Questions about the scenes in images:
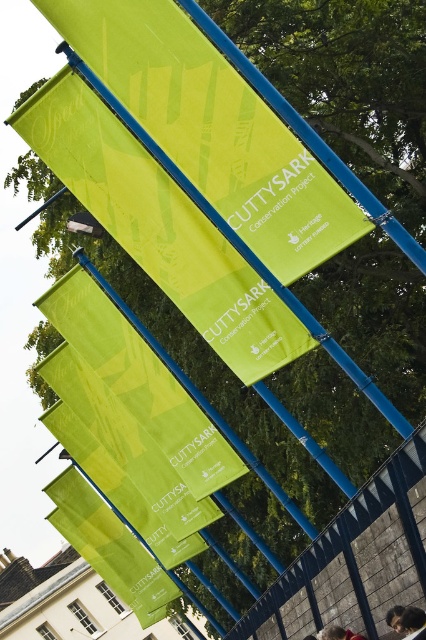
Does green fabric banner at center appear on the left side of reddish-brown leather jacket at lower center?

Indeed, green fabric banner at center is positioned on the left side of reddish-brown leather jacket at lower center.

Is the position of green fabric banner at center less distant than that of reddish-brown leather jacket at lower center?

That is True.

Where is `green fabric banner at center`? The image size is (426, 640). green fabric banner at center is located at coordinates (213, 129).

Locate an element on the screen. The height and width of the screenshot is (640, 426). green fabric banner at center is located at coordinates (213, 129).

The width and height of the screenshot is (426, 640). What do you see at coordinates (354, 557) in the screenshot?
I see `blue metal fence at center` at bounding box center [354, 557].

Does blue metal fence at center have a smaller size compared to dark brown hair at lower right?

Actually, blue metal fence at center might be larger than dark brown hair at lower right.

Between point (264, 616) and point (402, 621), which one is positioned behind?

The point (264, 616) is more distant.

I want to click on blue metal fence at center, so click(x=354, y=557).

Is blue metal fence at center smaller than reddish-brown leather jacket at lower center?

No.

Does blue metal fence at center have a lesser height compared to reddish-brown leather jacket at lower center?

Incorrect, blue metal fence at center's height does not fall short of reddish-brown leather jacket at lower center's.

The image size is (426, 640). I want to click on blue metal fence at center, so click(x=354, y=557).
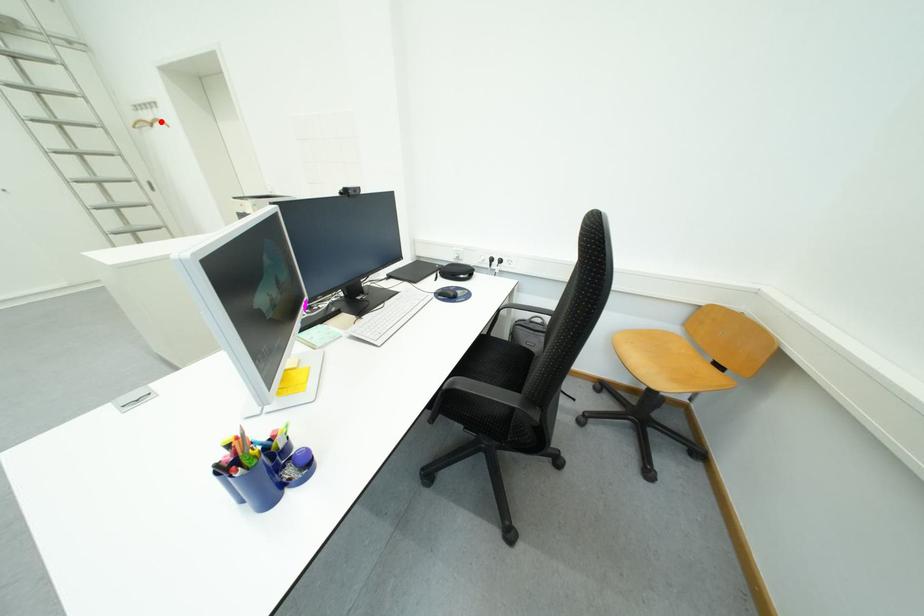
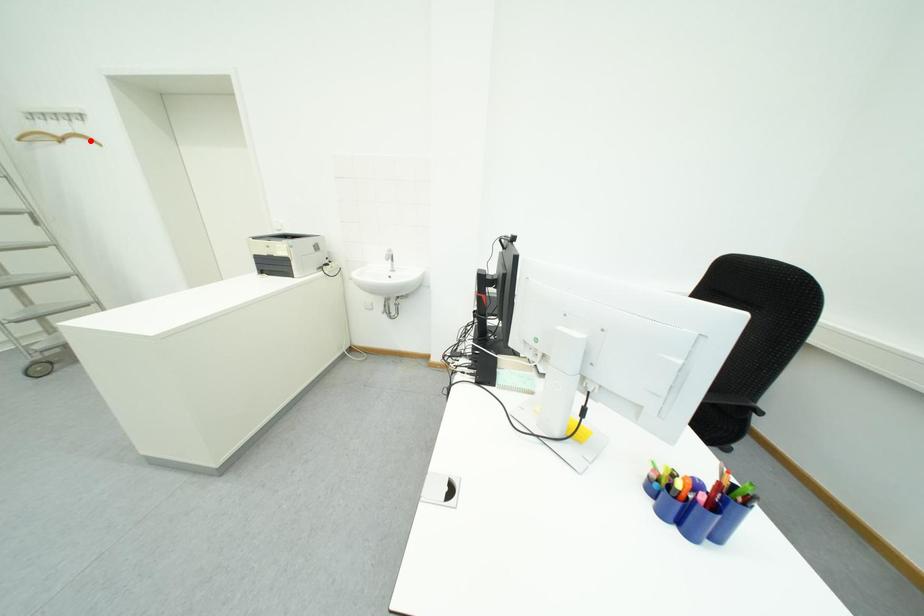
I am providing you with two images of the same scene from different viewpoints. A red point is marked on the first image and another point is marked on the second image. Is the red point in image1 aligned with the point shown in image2?

No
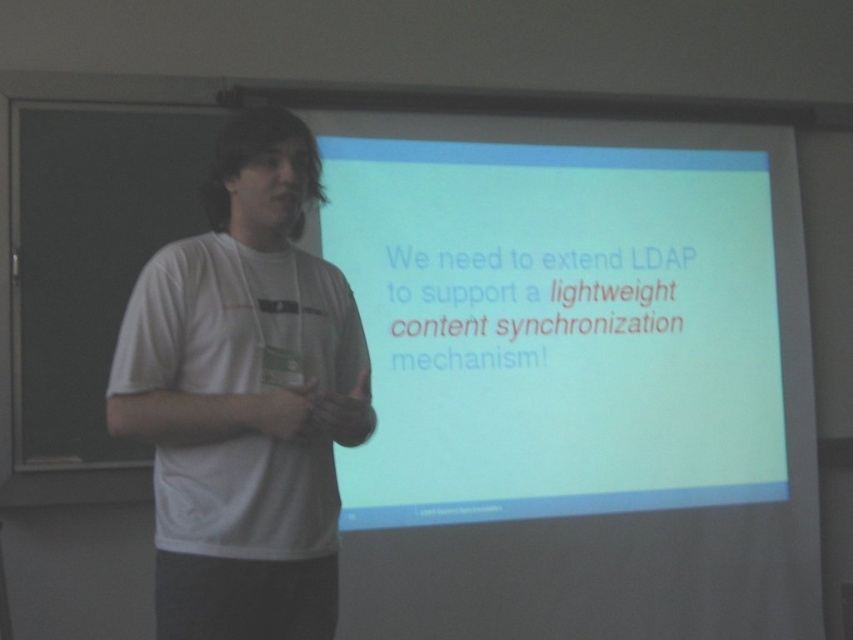
You are an attendee at a tech conference and see the presenter wearing a white cotton shirt at center and standing in front of a white matte projection screen at center. Which object is taller?

The white matte projection screen at center is much taller than the white cotton shirt at center.

You are an attendee at a tech conference and notice the white matte projection screen at center and the white cotton shirt at center. From your perspective, which object is located to the right of the other?

The white matte projection screen at center is positioned on the right side of the white cotton shirt at center, so from your perspective, the projection screen is to the right of the shirt.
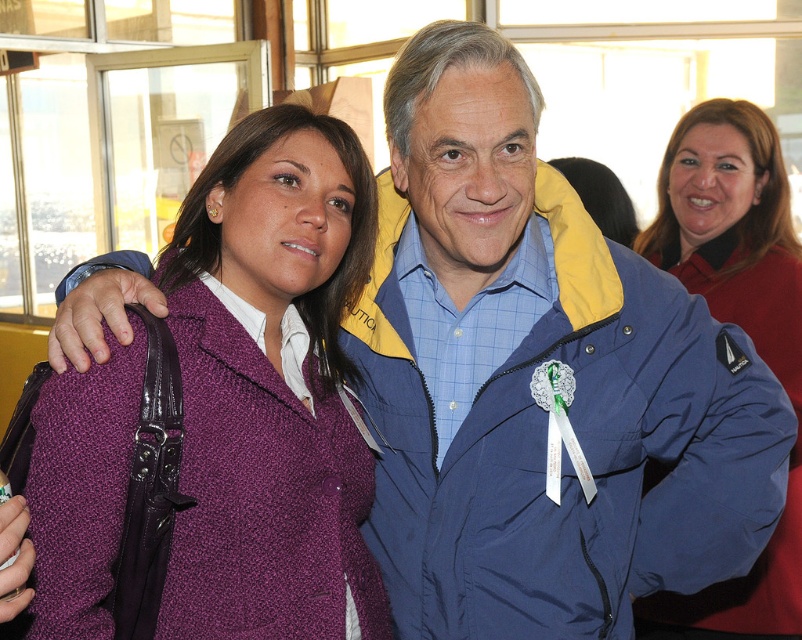
Question: Which of the following is the closest to the observer?

Choices:
 (A) (683, 243)
 (B) (128, 522)

Answer: (B)

Question: Can you confirm if matte red shirt at upper right is smaller than purple fleece jacket at left?

Choices:
 (A) yes
 (B) no

Answer: (B)

Question: Which point is farther to the camera?

Choices:
 (A) purple fleece jacket at left
 (B) matte red shirt at upper right

Answer: (B)

Question: Does matte red shirt at upper right appear on the right side of purple fleece jacket at left?

Choices:
 (A) yes
 (B) no

Answer: (A)

Question: Does matte red shirt at upper right have a larger size compared to purple fleece jacket at left?

Choices:
 (A) no
 (B) yes

Answer: (B)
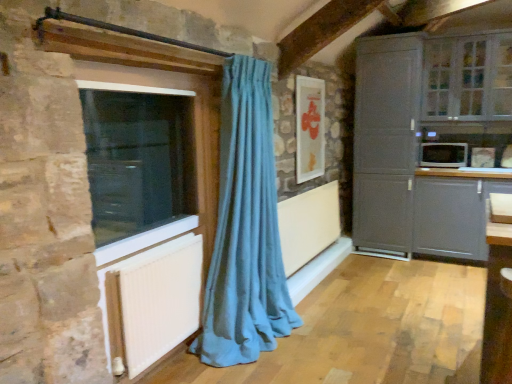
You are a GUI agent. You are given a task and a screenshot of the screen. Output one action in this format:
    pyautogui.click(x=<x>, y=<y>)
    Task: Click on the free space between matte gray cabinet at lower right and teal fabric curtain at left
    
    Given the screenshot: What is the action you would take?
    pyautogui.click(x=379, y=297)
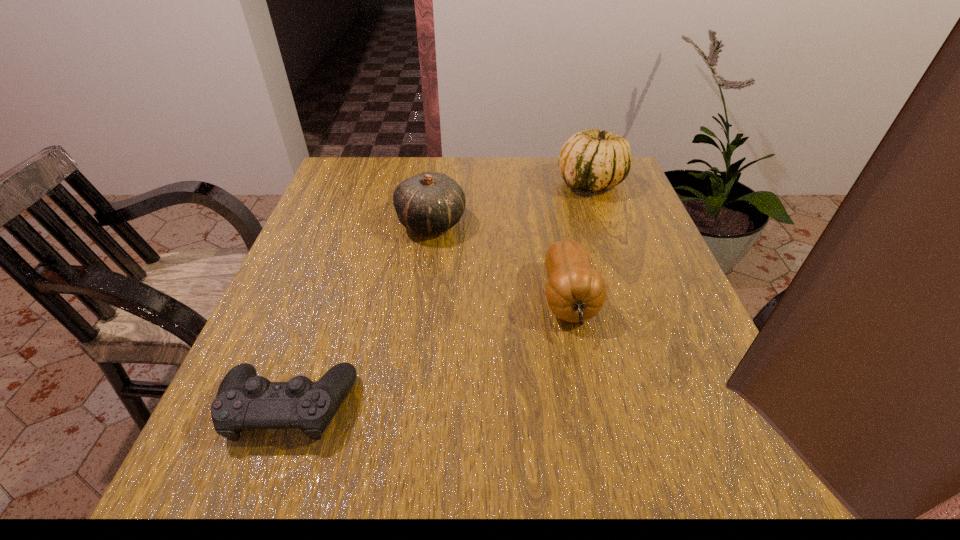
Where is `object that is positioned at the left edge`? object that is positioned at the left edge is located at coordinates (244, 400).

Where is `object located in the right edge section of the desktop`? object located in the right edge section of the desktop is located at coordinates (591, 160).

You are a GUI agent. You are given a task and a screenshot of the screen. Output one action in this format:
    pyautogui.click(x=<x>, y=<y>)
    Task: Click on the object situated at the far right corner
    The height and width of the screenshot is (540, 960).
    Given the screenshot: What is the action you would take?
    pos(591,160)

You are a GUI agent. You are given a task and a screenshot of the screen. Output one action in this format:
    pyautogui.click(x=<x>, y=<y>)
    Task: Click on the vacant space at the far edge of the desktop
    This screenshot has height=540, width=960.
    Given the screenshot: What is the action you would take?
    pyautogui.click(x=558, y=185)

At what (x,y) coordinates should I click in order to perform the action: click on free space at the near edge. Please return your answer as a coordinate pair (x, y). Looking at the image, I should click on (404, 465).

Where is `vacant region at the left edge of the desktop`? This screenshot has height=540, width=960. vacant region at the left edge of the desktop is located at coordinates (300, 246).

At what (x,y) coordinates should I click in order to perform the action: click on vacant region at the right edge. Please return your answer as a coordinate pair (x, y). This screenshot has height=540, width=960. Looking at the image, I should click on (612, 213).

Locate an element on the screen. The width and height of the screenshot is (960, 540). vacant area at the far left corner of the desktop is located at coordinates (x=334, y=179).

Find the location of a particular element. The image size is (960, 540). vacant region at the near left corner of the desktop is located at coordinates (255, 516).

This screenshot has width=960, height=540. Find the location of `vacant space at the far right corner of the desktop`. vacant space at the far right corner of the desktop is located at coordinates (603, 192).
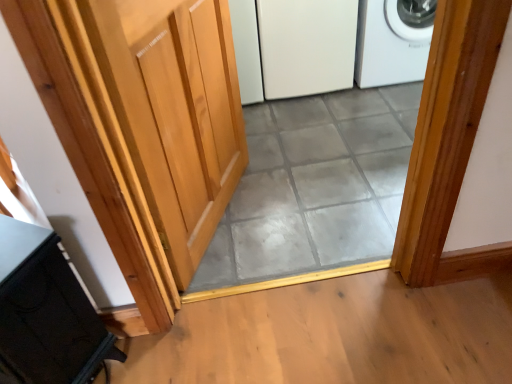
Question: Is the depth of gray tile at center less than that of light wood door at center?

Choices:
 (A) yes
 (B) no

Answer: (B)

Question: Does gray tile at center have a greater height compared to light wood door at center?

Choices:
 (A) no
 (B) yes

Answer: (A)

Question: Is gray tile at center next to light wood door at center and touching it?

Choices:
 (A) yes
 (B) no

Answer: (B)

Question: Does gray tile at center have a lesser height compared to light wood door at center?

Choices:
 (A) yes
 (B) no

Answer: (A)

Question: Is gray tile at center smaller than light wood door at center?

Choices:
 (A) yes
 (B) no

Answer: (A)

Question: Does gray tile at center contain light wood door at center?

Choices:
 (A) yes
 (B) no

Answer: (B)

Question: Is white matte refrigerator at center at the back of gray tile at center?

Choices:
 (A) no
 (B) yes

Answer: (A)

Question: Is gray tile at center closer to camera compared to white matte refrigerator at center?

Choices:
 (A) no
 (B) yes

Answer: (B)

Question: Considering the relative sizes of gray tile at center and white matte refrigerator at center in the image provided, is gray tile at center taller than white matte refrigerator at center?

Choices:
 (A) yes
 (B) no

Answer: (B)

Question: From the image's perspective, does gray tile at center appear lower than white matte refrigerator at center?

Choices:
 (A) yes
 (B) no

Answer: (A)

Question: Does gray tile at center appear on the right side of white matte refrigerator at center?

Choices:
 (A) yes
 (B) no

Answer: (A)

Question: Is gray tile at center to the left of white matte refrigerator at center from the viewer's perspective?

Choices:
 (A) yes
 (B) no

Answer: (B)

Question: Does gray tile at center appear on the left side of black matte cabinet at lower left?

Choices:
 (A) yes
 (B) no

Answer: (B)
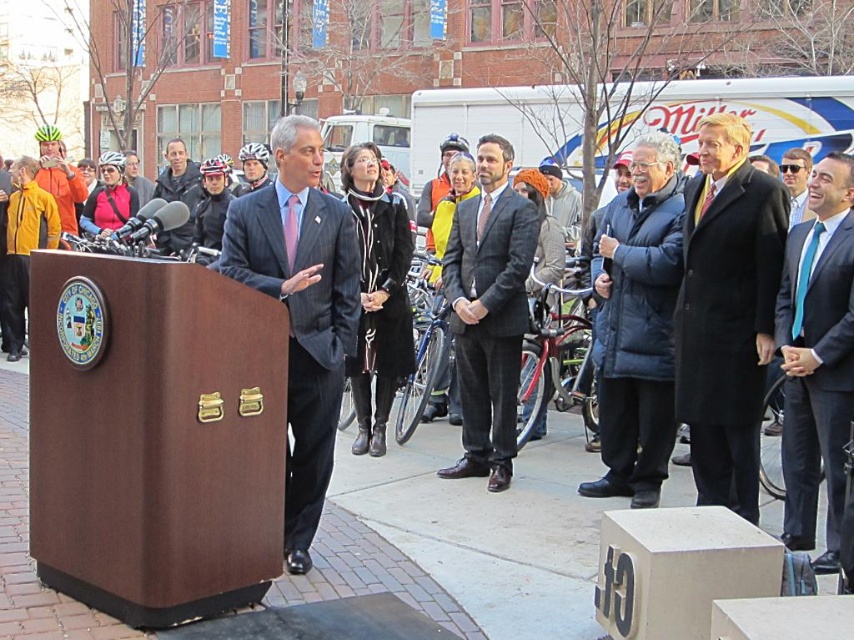
You are attending a public event in Chicago and notice two items of clothing. The orange jacket at left and the blue silk tie at center. Which item is taller?

The orange jacket at left is much taller than the blue silk tie at center.

You are a photographer at the event and need to capture a photo of both the orange jacket at left and the matte black helmet at upper left in the same frame. Which object should you zoom in on to ensure both are visible without cropping?

The orange jacket at left is wider than the matte black helmet at upper left, so you should zoom in on the orange jacket at left to ensure both objects fit in the frame.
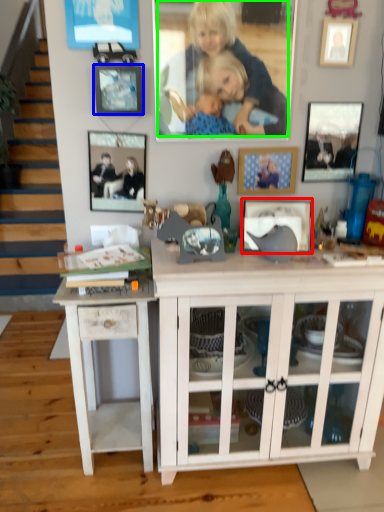
Question: Which is nearer to the picture frame (highlighted by a red box)? picture frame (highlighted by a blue box) or person (highlighted by a green box).

Choices:
 (A) picture frame
 (B) person

Answer: (B)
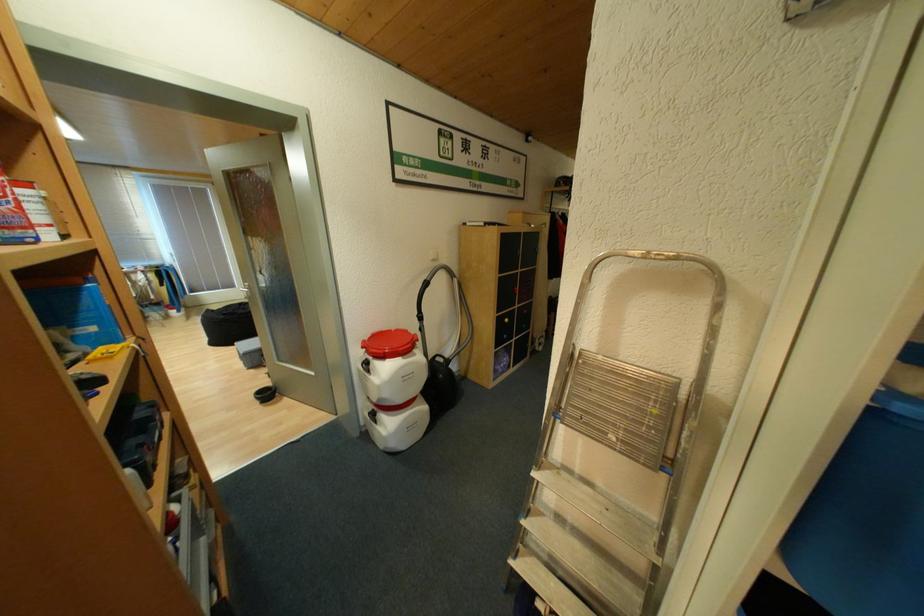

## Direction
Extract every line of the listing above word for word. Leave out the pictures.

## Task output
Does green fabric banner at center appear on the left side of reddish-brown leather jacket at lower center?

Indeed, green fabric banner at center is positioned on the left side of reddish-brown leather jacket at lower center.

Is the position of green fabric banner at center less distant than that of reddish-brown leather jacket at lower center?

That is True.

Where is `green fabric banner at center`? The image size is (426, 640). green fabric banner at center is located at coordinates (213, 129).

Locate an element on the screen. The height and width of the screenshot is (640, 426). green fabric banner at center is located at coordinates (213, 129).

The width and height of the screenshot is (426, 640). What do you see at coordinates (354, 557) in the screenshot?
I see `blue metal fence at center` at bounding box center [354, 557].

Does blue metal fence at center have a smaller size compared to dark brown hair at lower right?

Actually, blue metal fence at center might be larger than dark brown hair at lower right.

Between point (264, 616) and point (402, 621), which one is positioned behind?

The point (264, 616) is more distant.

I want to click on blue metal fence at center, so click(x=354, y=557).

Is blue metal fence at center smaller than reddish-brown leather jacket at lower center?

No.

Does blue metal fence at center have a lesser height compared to reddish-brown leather jacket at lower center?

Incorrect, blue metal fence at center's height does not fall short of reddish-brown leather jacket at lower center's.

The image size is (426, 640). I want to click on blue metal fence at center, so click(x=354, y=557).
I am providing you with two images of the same scene from different viewpoints. A red point is marked on the first image and another point is marked on the second image. Is the red point in image1 aligned with the point shown in image2?

No
You are an attendee at a tech conference and see the presenter wearing a white cotton shirt at center and standing in front of a white matte projection screen at center. Which object is taller?

The white matte projection screen at center is much taller than the white cotton shirt at center.

You are an attendee at a tech conference and notice the white matte projection screen at center and the white cotton shirt at center. From your perspective, which object is located to the right of the other?

The white matte projection screen at center is positioned on the right side of the white cotton shirt at center, so from your perspective, the projection screen is to the right of the shirt.
Question: Which of the following is the closest to the observer?

Choices:
 (A) (683, 243)
 (B) (128, 522)

Answer: (B)

Question: Can you confirm if matte red shirt at upper right is smaller than purple fleece jacket at left?

Choices:
 (A) yes
 (B) no

Answer: (B)

Question: Which point is farther to the camera?

Choices:
 (A) purple fleece jacket at left
 (B) matte red shirt at upper right

Answer: (B)

Question: Does matte red shirt at upper right appear on the right side of purple fleece jacket at left?

Choices:
 (A) yes
 (B) no

Answer: (A)

Question: Does matte red shirt at upper right have a larger size compared to purple fleece jacket at left?

Choices:
 (A) no
 (B) yes

Answer: (B)
You are a GUI agent. You are given a task and a screenshot of the screen. Output one action in this format:
    pyautogui.click(x=<x>, y=<y>)
    Task: Click on the free space between matte gray cabinet at lower right and teal fabric curtain at left
    
    Given the screenshot: What is the action you would take?
    pyautogui.click(x=379, y=297)
Where is `object that is positioned at the left edge`? object that is positioned at the left edge is located at coordinates (244, 400).

Where is `object located in the right edge section of the desktop`? object located in the right edge section of the desktop is located at coordinates (591, 160).

You are a GUI agent. You are given a task and a screenshot of the screen. Output one action in this format:
    pyautogui.click(x=<x>, y=<y>)
    Task: Click on the object situated at the far right corner
    The height and width of the screenshot is (540, 960).
    Given the screenshot: What is the action you would take?
    pos(591,160)

You are a GUI agent. You are given a task and a screenshot of the screen. Output one action in this format:
    pyautogui.click(x=<x>, y=<y>)
    Task: Click on the vacant space at the far edge of the desktop
    This screenshot has height=540, width=960.
    Given the screenshot: What is the action you would take?
    pyautogui.click(x=558, y=185)

At what (x,y) coordinates should I click in order to perform the action: click on free space at the near edge. Please return your answer as a coordinate pair (x, y). Looking at the image, I should click on (404, 465).

Where is `vacant region at the left edge of the desktop`? This screenshot has height=540, width=960. vacant region at the left edge of the desktop is located at coordinates (300, 246).

At what (x,y) coordinates should I click in order to perform the action: click on vacant region at the right edge. Please return your answer as a coordinate pair (x, y). This screenshot has height=540, width=960. Looking at the image, I should click on (612, 213).

Locate an element on the screen. The width and height of the screenshot is (960, 540). vacant area at the far left corner of the desktop is located at coordinates (x=334, y=179).

Find the location of a particular element. The image size is (960, 540). vacant region at the near left corner of the desktop is located at coordinates (255, 516).

This screenshot has width=960, height=540. Find the location of `vacant space at the far right corner of the desktop`. vacant space at the far right corner of the desktop is located at coordinates (603, 192).
Question: Is the depth of gray tile at center less than that of light wood door at center?

Choices:
 (A) yes
 (B) no

Answer: (B)

Question: Does gray tile at center have a greater height compared to light wood door at center?

Choices:
 (A) no
 (B) yes

Answer: (A)

Question: Is gray tile at center next to light wood door at center and touching it?

Choices:
 (A) yes
 (B) no

Answer: (B)

Question: Does gray tile at center have a lesser height compared to light wood door at center?

Choices:
 (A) yes
 (B) no

Answer: (A)

Question: Is gray tile at center smaller than light wood door at center?

Choices:
 (A) yes
 (B) no

Answer: (A)

Question: Does gray tile at center contain light wood door at center?

Choices:
 (A) yes
 (B) no

Answer: (B)

Question: Is white matte refrigerator at center at the back of gray tile at center?

Choices:
 (A) no
 (B) yes

Answer: (A)

Question: Is gray tile at center closer to camera compared to white matte refrigerator at center?

Choices:
 (A) no
 (B) yes

Answer: (B)

Question: Considering the relative sizes of gray tile at center and white matte refrigerator at center in the image provided, is gray tile at center taller than white matte refrigerator at center?

Choices:
 (A) yes
 (B) no

Answer: (B)

Question: From the image's perspective, does gray tile at center appear lower than white matte refrigerator at center?

Choices:
 (A) yes
 (B) no

Answer: (A)

Question: Does gray tile at center appear on the right side of white matte refrigerator at center?

Choices:
 (A) yes
 (B) no

Answer: (A)

Question: Is gray tile at center to the left of white matte refrigerator at center from the viewer's perspective?

Choices:
 (A) yes
 (B) no

Answer: (B)

Question: Does gray tile at center appear on the left side of black matte cabinet at lower left?

Choices:
 (A) yes
 (B) no

Answer: (B)
You are attending a public event in Chicago and notice two items of clothing. The orange jacket at left and the blue silk tie at center. Which item is taller?

The orange jacket at left is much taller than the blue silk tie at center.

You are a photographer at the event and need to capture a photo of both the orange jacket at left and the matte black helmet at upper left in the same frame. Which object should you zoom in on to ensure both are visible without cropping?

The orange jacket at left is wider than the matte black helmet at upper left, so you should zoom in on the orange jacket at left to ensure both objects fit in the frame.
Question: Which is nearer to the picture frame (highlighted by a red box)? picture frame (highlighted by a blue box) or person (highlighted by a green box).

Choices:
 (A) picture frame
 (B) person

Answer: (B)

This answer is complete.